### Data to use
■ ■ ■ ■ ■ ■ ■

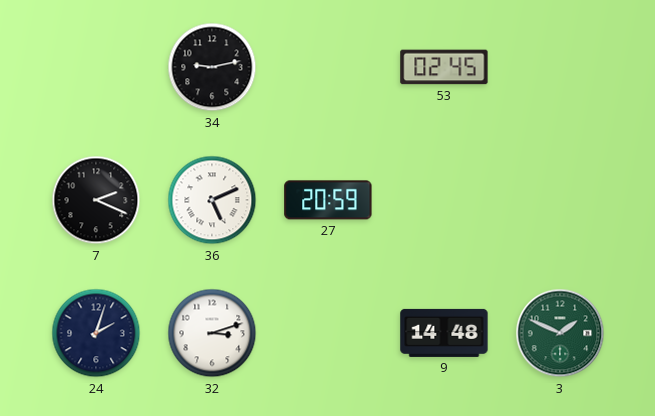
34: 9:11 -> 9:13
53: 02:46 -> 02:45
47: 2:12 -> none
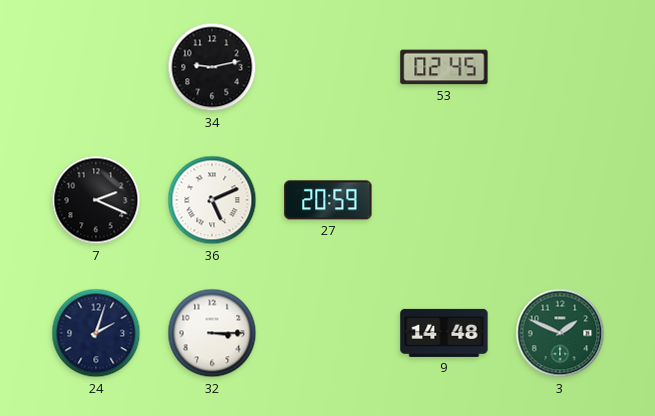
32: 3:12 -> 3:15
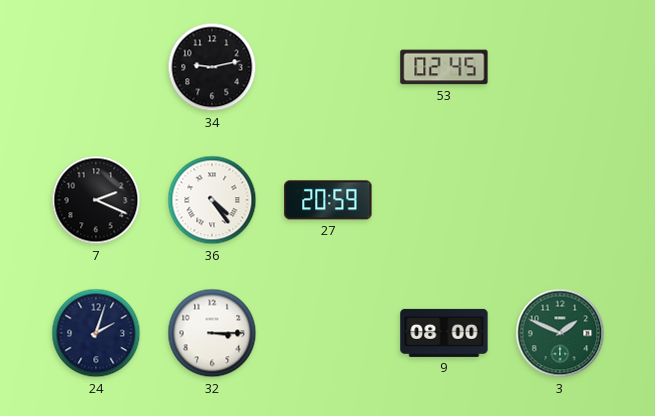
36: 5:11 -> 4:24
9: 14:48 -> 08:00
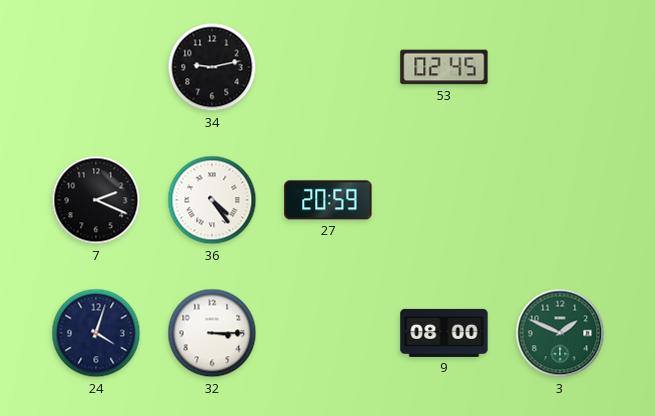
24: 2:03 -> 4:03
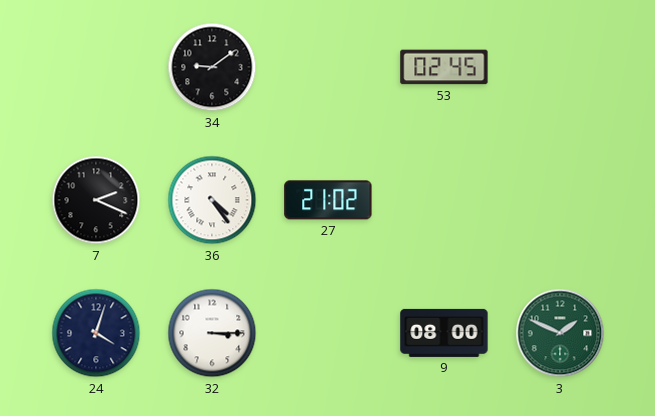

■ ■ ■ ■ ■ ■ ■

### Task statement
Reproduce every line of the records above verbatim, character for character, but leave out the pictures.

### The solution
34: 9:11 -> 9:13
53: 02:46 -> 02:45
47: 2:12 -> none
32: 3:12 -> 3:15
36: 5:11 -> 4:24
9: 14:48 -> 08:00
24: 2:03 -> 4:03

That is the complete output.